### [EXERCISE GOAL]
Return the records exactly as they stand, and keep the pictures out of the copy.

MATERIAL PROVIDED Block Start

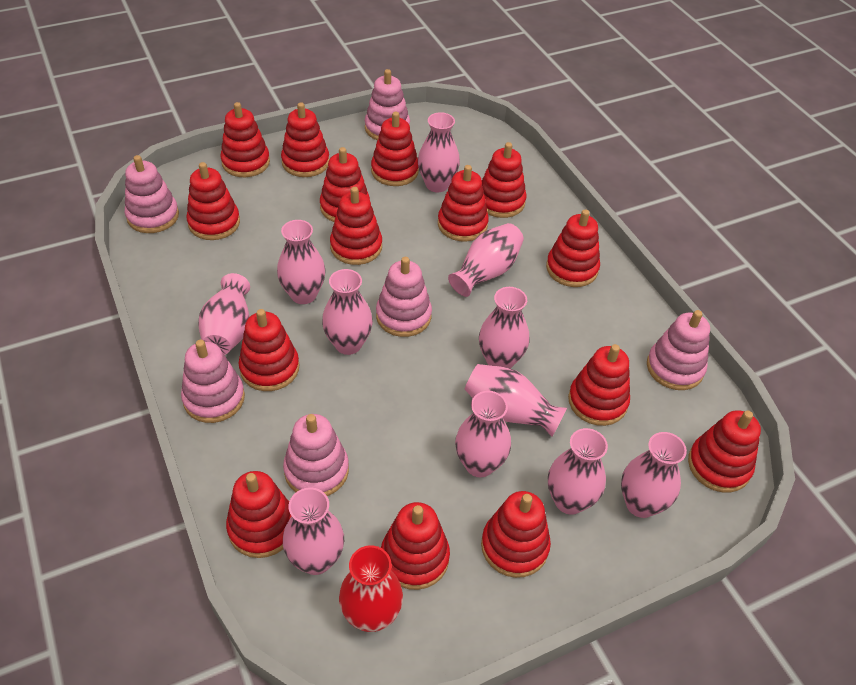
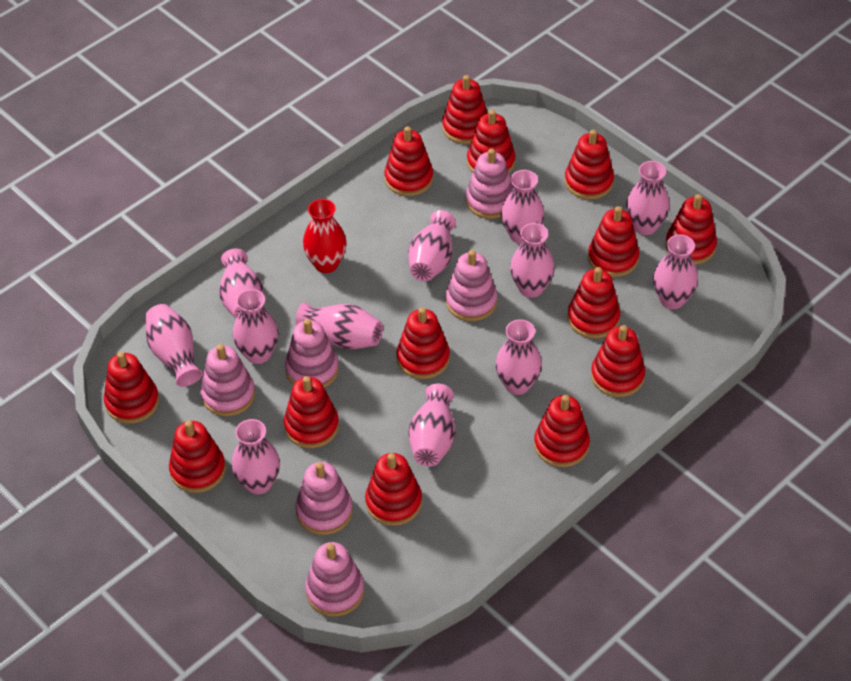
pink vase: 11 -> 12
red stacking toy: 15 -> 14

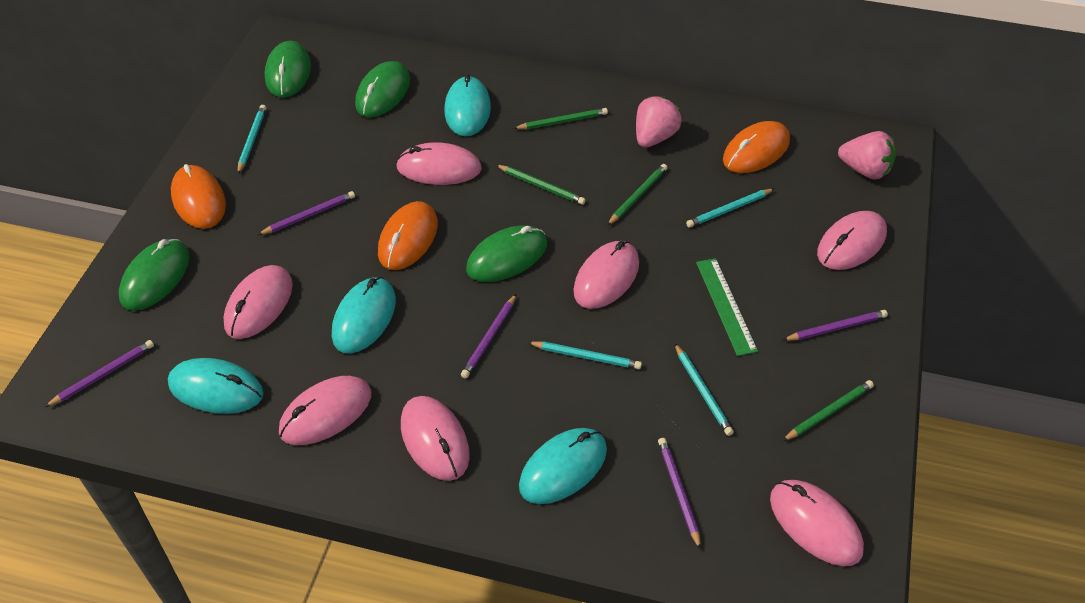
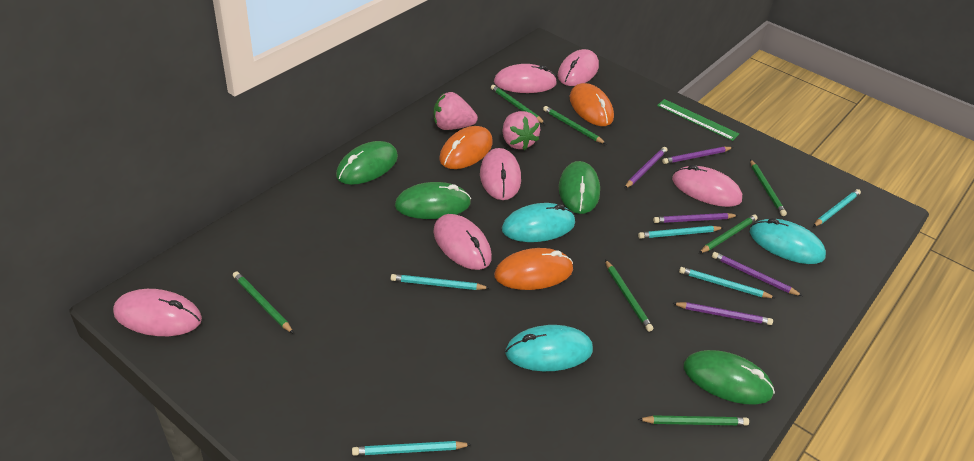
green pencil: 4 -> 7
pink mouse: 7 -> 6
turquoise mouse: 4 -> 3
turquoise pencil: 4 -> 5

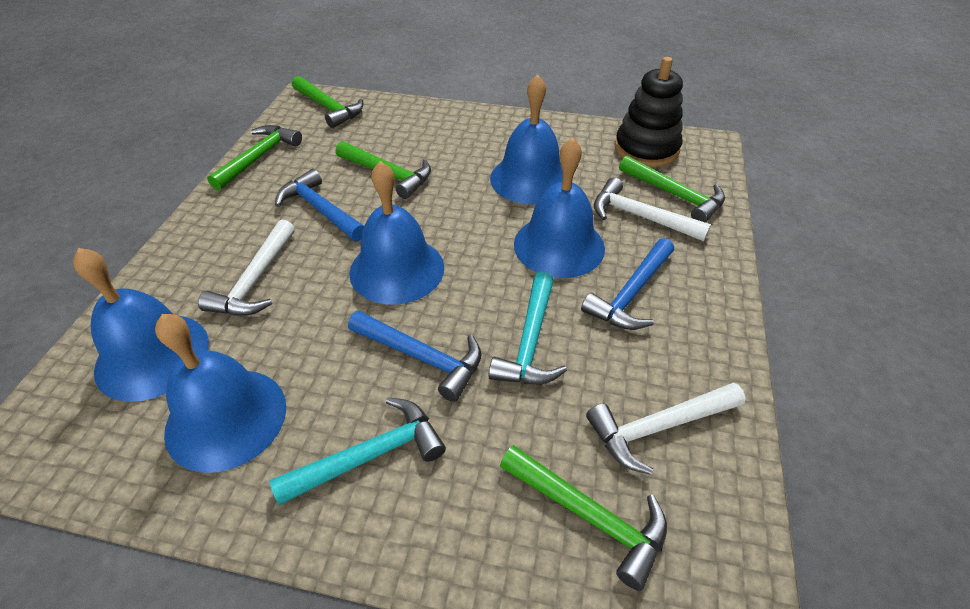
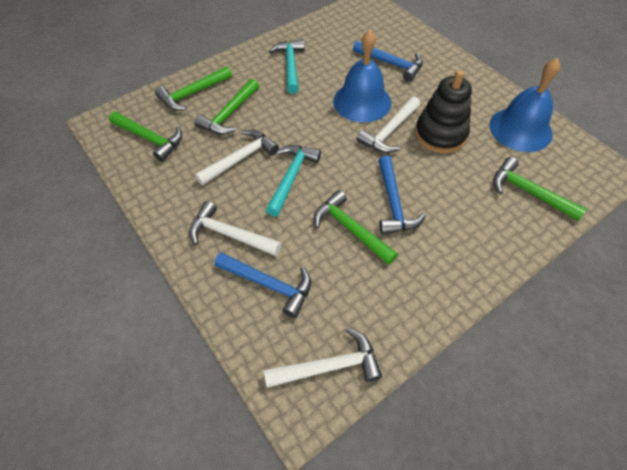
blue bell: 5 -> 2
white hammer: 3 -> 4

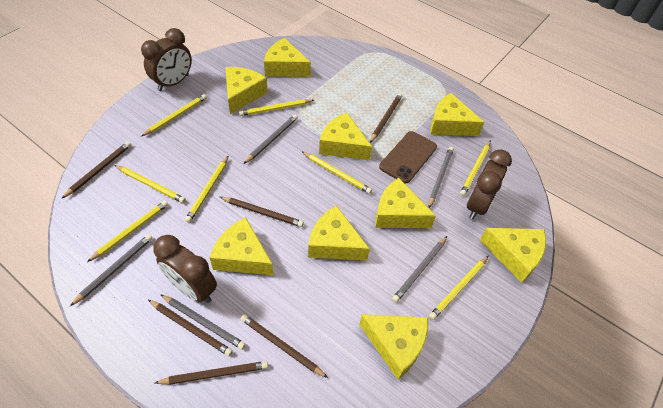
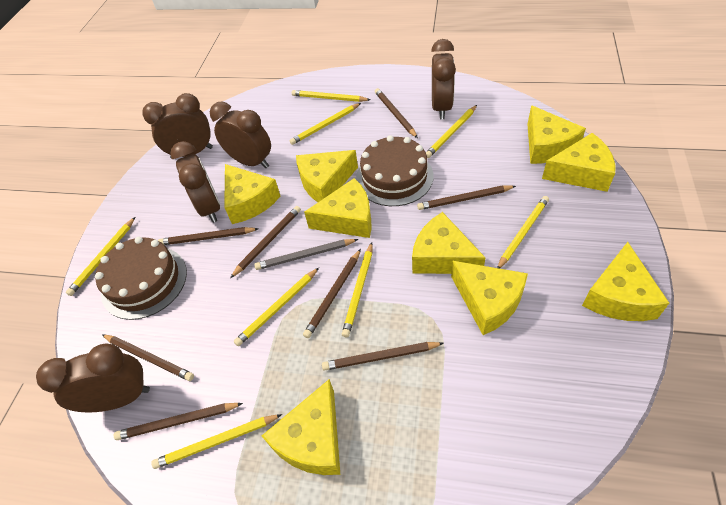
brown cake: 0 -> 2
brown clock: 3 -> 5
brown pencil: 6 -> 8
brown phone: 1 -> 0
grey pencil: 5 -> 1

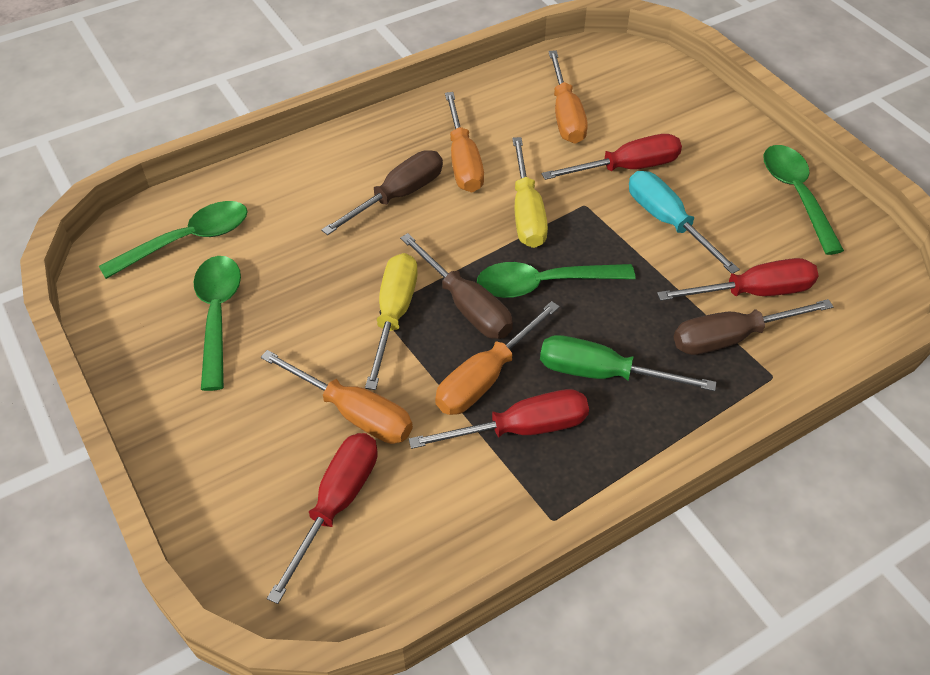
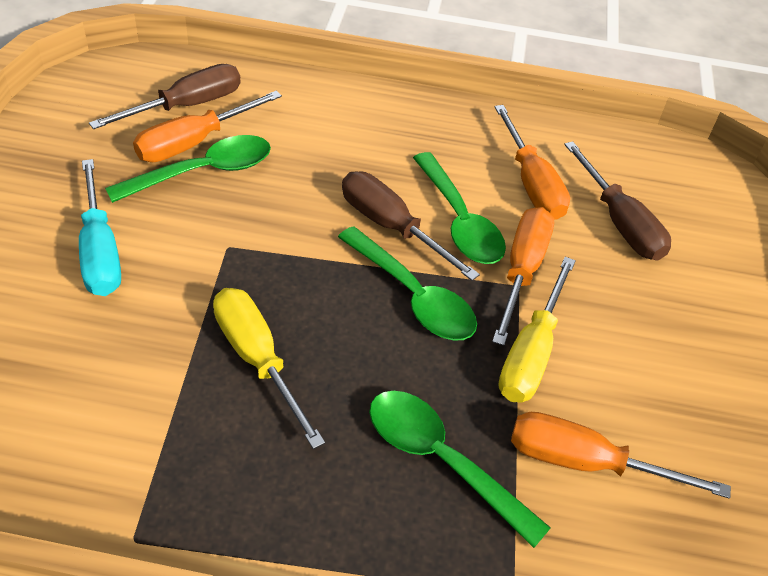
green screwdriver: 1 -> 0
red screwdriver: 4 -> 0

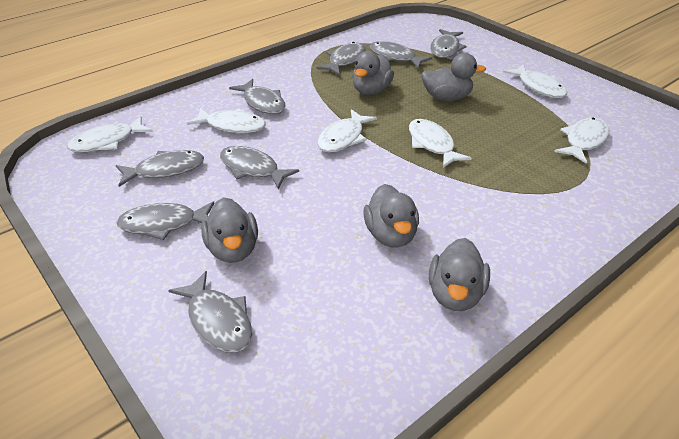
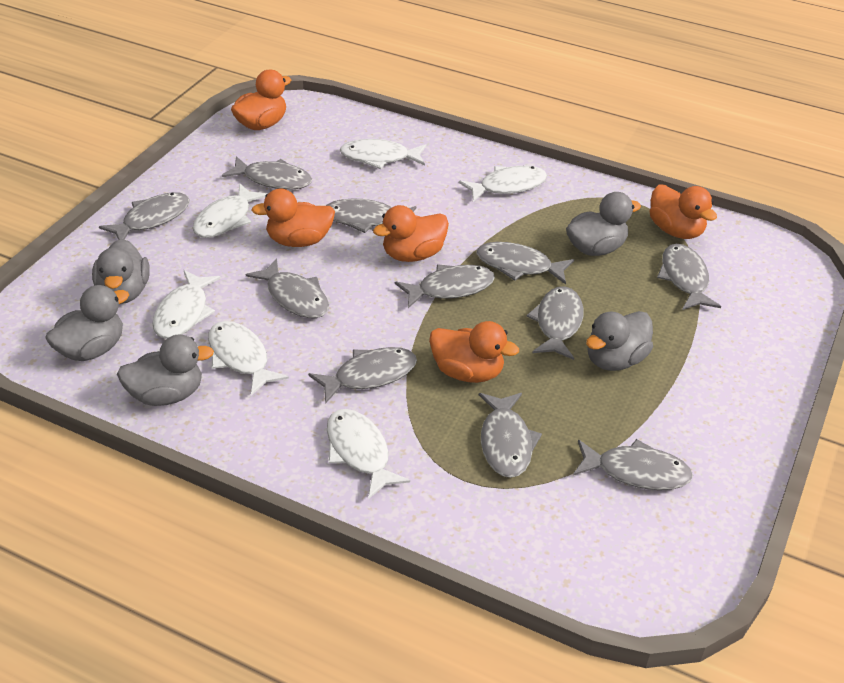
grey fish: 8 -> 11
orange duck: 0 -> 5

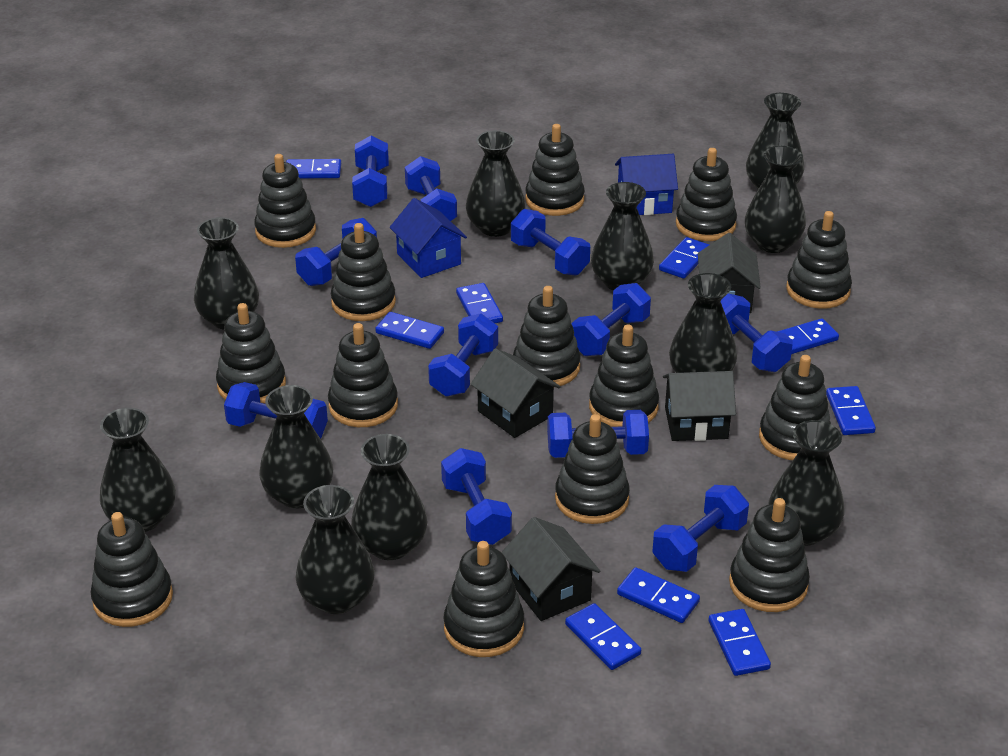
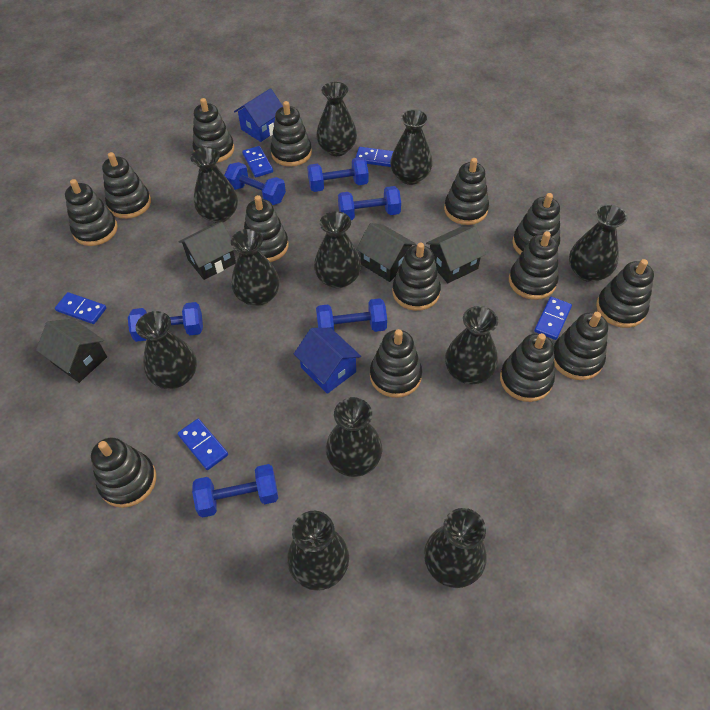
blue domino: 9 -> 5
blue dumbbell: 11 -> 6

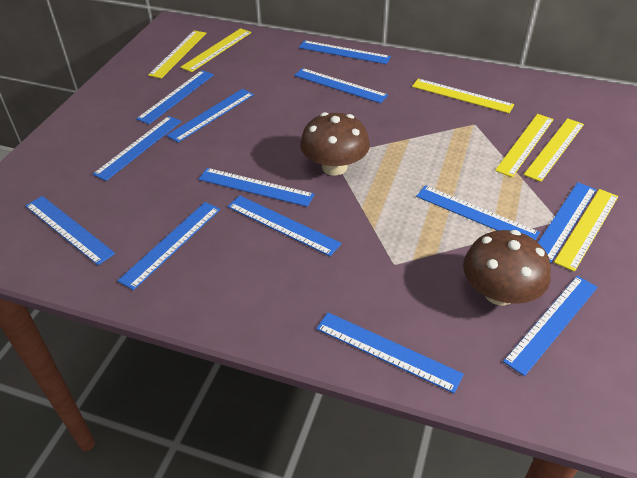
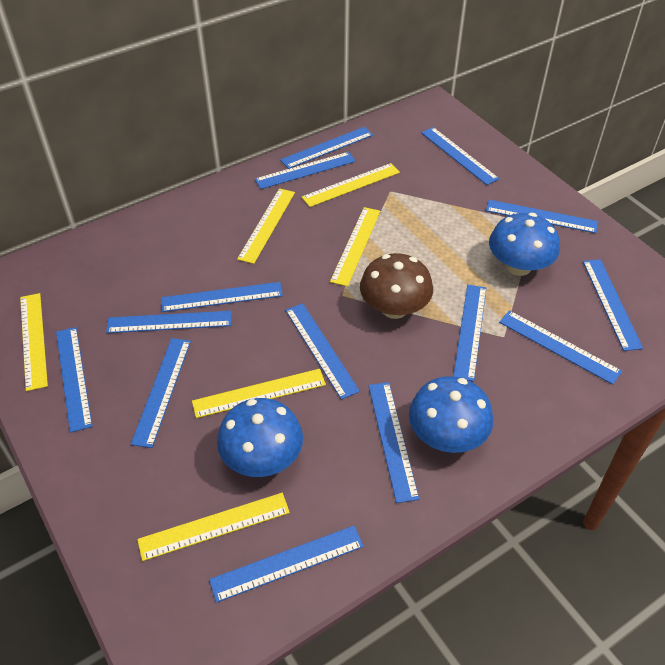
blue mushroom: 0 -> 3
blue ruler: 13 -> 14
brown mushroom: 2 -> 1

MATERIAL PROVIDED Block End

### [EXPECTED ANSWER]
pink vase: 11 -> 12
red stacking toy: 15 -> 14

green pencil: 4 -> 7
pink mouse: 7 -> 6
turquoise mouse: 4 -> 3
turquoise pencil: 4 -> 5

blue bell: 5 -> 2
white hammer: 3 -> 4

brown cake: 0 -> 2
brown clock: 3 -> 5
brown pencil: 6 -> 8
brown phone: 1 -> 0
grey pencil: 5 -> 1

green screwdriver: 1 -> 0
red screwdriver: 4 -> 0

grey fish: 8 -> 11
orange duck: 0 -> 5

blue domino: 9 -> 5
blue dumbbell: 11 -> 6

blue mushroom: 0 -> 3
blue ruler: 13 -> 14
brown mushroom: 2 -> 1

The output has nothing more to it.